== Requirement ==
Would you print the listing that follows exactly, but without its pictures?
*** Data below ***
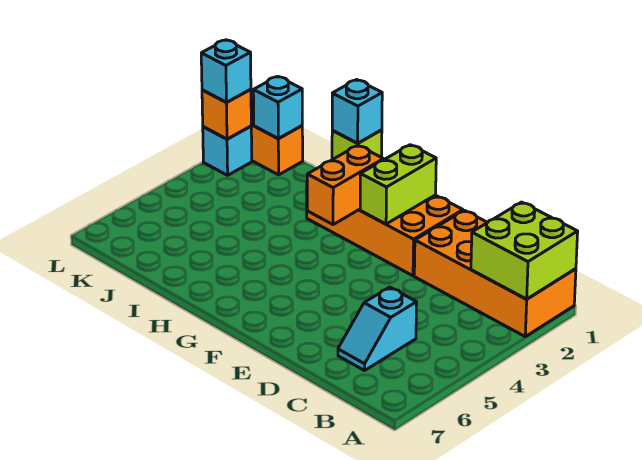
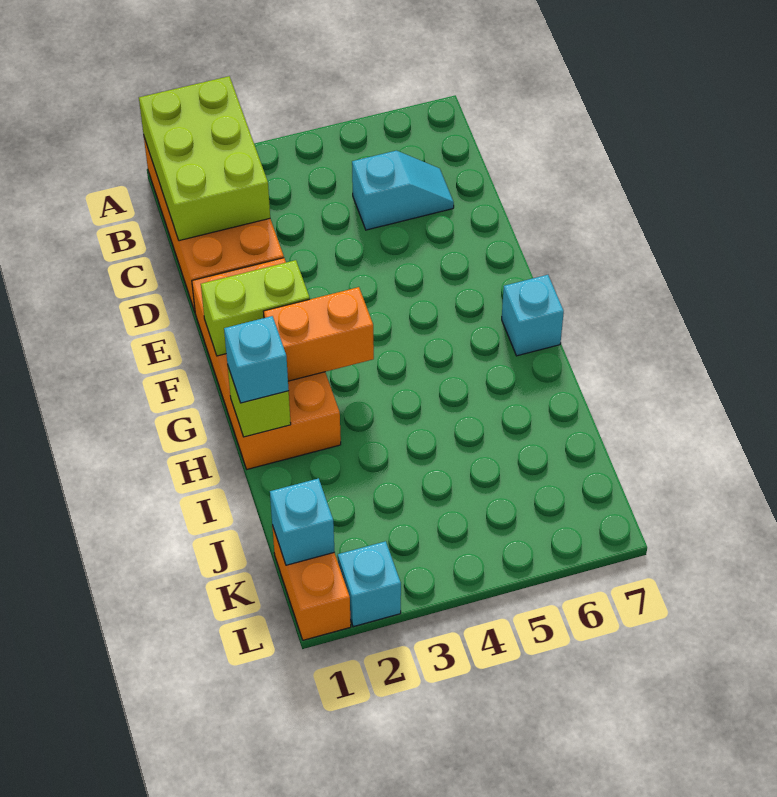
lime brick A1:B2 level 2 -> lime brick A1:C2 level 2
orange brick L2 level 2 -> none
cyan brick L2 level 3 -> cyan brick G7 level 1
*** End of Data below ***
== Solution for this task ==
lime brick A1:B2 level 2 -> lime brick A1:C2 level 2
orange brick L2 level 2 -> none
cyan brick L2 level 3 -> cyan brick G7 level 1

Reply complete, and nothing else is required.